» RECORDED INFORMATION

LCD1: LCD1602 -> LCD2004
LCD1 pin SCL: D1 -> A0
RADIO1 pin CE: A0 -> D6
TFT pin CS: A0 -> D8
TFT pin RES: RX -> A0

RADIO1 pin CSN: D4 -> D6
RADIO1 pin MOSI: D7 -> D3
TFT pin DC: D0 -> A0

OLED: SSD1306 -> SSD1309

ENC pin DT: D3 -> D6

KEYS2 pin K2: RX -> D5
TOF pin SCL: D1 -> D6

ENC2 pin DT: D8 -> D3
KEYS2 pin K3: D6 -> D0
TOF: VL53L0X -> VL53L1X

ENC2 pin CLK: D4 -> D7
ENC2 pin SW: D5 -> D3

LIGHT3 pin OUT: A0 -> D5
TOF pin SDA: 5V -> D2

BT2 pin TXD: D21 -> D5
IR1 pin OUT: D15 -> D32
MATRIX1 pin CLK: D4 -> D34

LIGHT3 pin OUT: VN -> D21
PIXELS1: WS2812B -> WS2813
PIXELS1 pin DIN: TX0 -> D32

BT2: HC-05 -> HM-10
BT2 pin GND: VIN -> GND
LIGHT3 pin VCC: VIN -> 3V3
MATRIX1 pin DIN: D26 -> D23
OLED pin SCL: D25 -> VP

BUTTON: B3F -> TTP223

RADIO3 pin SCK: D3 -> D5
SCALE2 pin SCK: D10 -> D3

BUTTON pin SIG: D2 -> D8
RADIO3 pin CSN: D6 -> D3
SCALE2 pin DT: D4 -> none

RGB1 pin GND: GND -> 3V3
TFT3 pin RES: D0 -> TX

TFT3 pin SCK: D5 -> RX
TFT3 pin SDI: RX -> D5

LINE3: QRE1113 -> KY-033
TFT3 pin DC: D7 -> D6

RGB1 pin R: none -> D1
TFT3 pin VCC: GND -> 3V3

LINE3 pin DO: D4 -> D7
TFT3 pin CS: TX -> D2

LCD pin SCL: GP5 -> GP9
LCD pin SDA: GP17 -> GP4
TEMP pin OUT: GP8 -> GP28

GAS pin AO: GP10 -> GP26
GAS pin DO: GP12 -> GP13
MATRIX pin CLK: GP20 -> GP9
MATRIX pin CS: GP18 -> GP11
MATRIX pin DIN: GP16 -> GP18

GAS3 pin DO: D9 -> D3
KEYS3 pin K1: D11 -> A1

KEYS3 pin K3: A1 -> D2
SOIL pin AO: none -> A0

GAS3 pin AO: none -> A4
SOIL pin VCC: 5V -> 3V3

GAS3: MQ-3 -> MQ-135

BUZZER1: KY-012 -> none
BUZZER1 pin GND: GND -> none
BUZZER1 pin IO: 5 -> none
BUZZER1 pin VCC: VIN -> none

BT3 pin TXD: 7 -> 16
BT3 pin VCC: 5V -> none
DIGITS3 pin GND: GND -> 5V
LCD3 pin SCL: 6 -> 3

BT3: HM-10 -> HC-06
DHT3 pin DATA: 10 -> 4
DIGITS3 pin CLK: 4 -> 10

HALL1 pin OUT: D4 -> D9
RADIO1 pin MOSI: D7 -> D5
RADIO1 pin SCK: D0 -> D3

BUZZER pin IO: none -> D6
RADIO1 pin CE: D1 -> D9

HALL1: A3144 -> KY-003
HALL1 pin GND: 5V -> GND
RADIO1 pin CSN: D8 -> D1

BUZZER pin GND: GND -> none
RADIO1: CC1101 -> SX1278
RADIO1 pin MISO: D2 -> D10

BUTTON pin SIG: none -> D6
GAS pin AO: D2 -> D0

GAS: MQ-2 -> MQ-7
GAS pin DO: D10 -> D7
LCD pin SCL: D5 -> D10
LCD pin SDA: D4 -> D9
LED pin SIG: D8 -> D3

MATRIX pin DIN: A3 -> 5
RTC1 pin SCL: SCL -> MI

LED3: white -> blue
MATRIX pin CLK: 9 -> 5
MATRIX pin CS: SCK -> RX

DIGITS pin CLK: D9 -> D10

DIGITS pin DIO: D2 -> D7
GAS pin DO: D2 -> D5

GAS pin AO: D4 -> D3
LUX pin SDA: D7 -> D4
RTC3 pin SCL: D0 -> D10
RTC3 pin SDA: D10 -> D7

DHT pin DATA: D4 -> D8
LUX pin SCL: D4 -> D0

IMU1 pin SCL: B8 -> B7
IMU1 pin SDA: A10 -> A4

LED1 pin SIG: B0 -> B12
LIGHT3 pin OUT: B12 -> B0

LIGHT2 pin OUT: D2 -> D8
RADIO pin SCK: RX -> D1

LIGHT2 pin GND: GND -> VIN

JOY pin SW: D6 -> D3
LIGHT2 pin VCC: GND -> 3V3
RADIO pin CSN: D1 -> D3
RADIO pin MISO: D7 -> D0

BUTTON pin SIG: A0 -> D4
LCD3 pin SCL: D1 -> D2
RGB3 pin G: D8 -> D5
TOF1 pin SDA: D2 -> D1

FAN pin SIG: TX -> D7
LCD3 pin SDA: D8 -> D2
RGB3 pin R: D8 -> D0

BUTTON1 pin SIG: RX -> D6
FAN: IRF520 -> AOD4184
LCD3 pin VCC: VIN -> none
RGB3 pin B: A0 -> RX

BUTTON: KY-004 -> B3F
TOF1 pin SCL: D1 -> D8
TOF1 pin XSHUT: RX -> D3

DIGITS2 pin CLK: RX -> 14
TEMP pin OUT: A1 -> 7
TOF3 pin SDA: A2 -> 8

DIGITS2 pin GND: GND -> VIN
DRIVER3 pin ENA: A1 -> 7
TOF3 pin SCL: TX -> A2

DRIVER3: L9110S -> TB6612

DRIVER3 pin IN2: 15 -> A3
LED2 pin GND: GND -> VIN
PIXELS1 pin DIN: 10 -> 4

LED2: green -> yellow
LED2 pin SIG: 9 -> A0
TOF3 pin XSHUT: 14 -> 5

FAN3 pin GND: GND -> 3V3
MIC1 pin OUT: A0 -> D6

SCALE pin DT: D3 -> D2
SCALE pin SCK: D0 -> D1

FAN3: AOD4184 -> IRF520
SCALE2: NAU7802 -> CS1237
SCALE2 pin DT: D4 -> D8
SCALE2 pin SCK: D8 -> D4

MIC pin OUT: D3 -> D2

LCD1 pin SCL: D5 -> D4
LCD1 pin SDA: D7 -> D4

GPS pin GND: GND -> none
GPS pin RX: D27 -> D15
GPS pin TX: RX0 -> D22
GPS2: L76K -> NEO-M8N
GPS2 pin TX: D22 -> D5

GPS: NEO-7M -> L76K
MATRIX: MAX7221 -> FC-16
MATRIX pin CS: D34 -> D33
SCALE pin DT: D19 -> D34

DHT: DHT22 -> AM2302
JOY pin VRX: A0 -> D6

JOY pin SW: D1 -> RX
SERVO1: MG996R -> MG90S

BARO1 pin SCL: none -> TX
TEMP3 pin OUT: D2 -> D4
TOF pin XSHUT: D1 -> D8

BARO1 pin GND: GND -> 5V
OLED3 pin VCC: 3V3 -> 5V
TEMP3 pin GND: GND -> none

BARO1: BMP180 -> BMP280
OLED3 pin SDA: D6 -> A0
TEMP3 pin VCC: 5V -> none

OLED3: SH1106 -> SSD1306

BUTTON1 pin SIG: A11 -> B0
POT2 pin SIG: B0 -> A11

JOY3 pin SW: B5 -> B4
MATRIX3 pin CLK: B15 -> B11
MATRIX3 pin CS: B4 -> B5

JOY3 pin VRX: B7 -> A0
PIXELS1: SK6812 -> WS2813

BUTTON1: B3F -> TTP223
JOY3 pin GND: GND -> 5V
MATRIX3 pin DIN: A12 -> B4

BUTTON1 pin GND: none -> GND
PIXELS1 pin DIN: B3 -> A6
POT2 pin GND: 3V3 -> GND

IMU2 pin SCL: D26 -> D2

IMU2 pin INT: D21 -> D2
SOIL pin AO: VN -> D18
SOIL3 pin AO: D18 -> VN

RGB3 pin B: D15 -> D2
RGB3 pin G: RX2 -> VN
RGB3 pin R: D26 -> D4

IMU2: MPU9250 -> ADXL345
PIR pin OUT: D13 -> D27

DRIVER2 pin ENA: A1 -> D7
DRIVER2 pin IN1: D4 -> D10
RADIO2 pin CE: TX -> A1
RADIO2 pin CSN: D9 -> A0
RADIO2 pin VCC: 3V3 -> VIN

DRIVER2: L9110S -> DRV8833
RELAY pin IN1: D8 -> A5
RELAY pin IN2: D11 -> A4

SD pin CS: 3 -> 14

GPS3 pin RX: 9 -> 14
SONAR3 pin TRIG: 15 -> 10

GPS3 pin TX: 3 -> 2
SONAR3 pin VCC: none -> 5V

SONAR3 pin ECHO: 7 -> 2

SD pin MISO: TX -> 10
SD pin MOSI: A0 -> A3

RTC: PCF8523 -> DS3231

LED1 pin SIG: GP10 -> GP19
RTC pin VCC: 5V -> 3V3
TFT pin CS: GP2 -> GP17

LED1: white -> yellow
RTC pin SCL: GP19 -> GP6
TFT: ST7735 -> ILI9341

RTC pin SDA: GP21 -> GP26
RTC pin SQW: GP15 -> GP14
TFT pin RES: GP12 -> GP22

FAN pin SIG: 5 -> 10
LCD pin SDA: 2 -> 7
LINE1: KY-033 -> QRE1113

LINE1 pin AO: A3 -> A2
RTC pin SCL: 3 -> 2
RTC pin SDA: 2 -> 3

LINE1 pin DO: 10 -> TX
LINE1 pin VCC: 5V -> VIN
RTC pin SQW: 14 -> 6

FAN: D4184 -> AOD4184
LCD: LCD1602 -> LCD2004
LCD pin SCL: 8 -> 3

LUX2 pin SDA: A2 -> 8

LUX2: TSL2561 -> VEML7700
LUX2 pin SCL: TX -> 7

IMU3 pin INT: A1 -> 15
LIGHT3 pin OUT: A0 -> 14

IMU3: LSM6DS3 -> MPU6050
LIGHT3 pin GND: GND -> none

» PROBLEM TO WORK ON
Working from the material above, restate word for word the lines between the line with "RADIO1 pin MOSI: D7 -> D3" and the line with "RADIO3 pin CSN: D6 -> D3", both included, and only those.

» SOLUTION TO THE EXERCISE
RADIO1 pin MOSI: D7 -> D3
TFT pin DC: D0 -> A0

OLED: SSD1306 -> SSD1309

ENC pin DT: D3 -> D6

KEYS2 pin K2: RX -> D5
TOF pin SCL: D1 -> D6

ENC2 pin DT: D8 -> D3
KEYS2 pin K3: D6 -> D0
TOF: VL53L0X -> VL53L1X

ENC2 pin CLK: D4 -> D7
ENC2 pin SW: D5 -> D3

LIGHT3 pin OUT: A0 -> D5
TOF pin SDA: 5V -> D2

BT2 pin TXD: D21 -> D5
IR1 pin OUT: D15 -> D32
MATRIX1 pin CLK: D4 -> D34

LIGHT3 pin OUT: VN -> D21
PIXELS1: WS2812B -> WS2813
PIXELS1 pin DIN: TX0 -> D32

BT2: HC-05 -> HM-10
BT2 pin GND: VIN -> GND
LIGHT3 pin VCC: VIN -> 3V3
MATRIX1 pin DIN: D26 -> D23
OLED pin SCL: D25 -> VP

BUTTON: B3F -> TTP223

RADIO3 pin SCK: D3 -> D5
SCALE2 pin SCK: D10 -> D3

BUTTON pin SIG: D2 -> D8
RADIO3 pin CSN: D6 -> D3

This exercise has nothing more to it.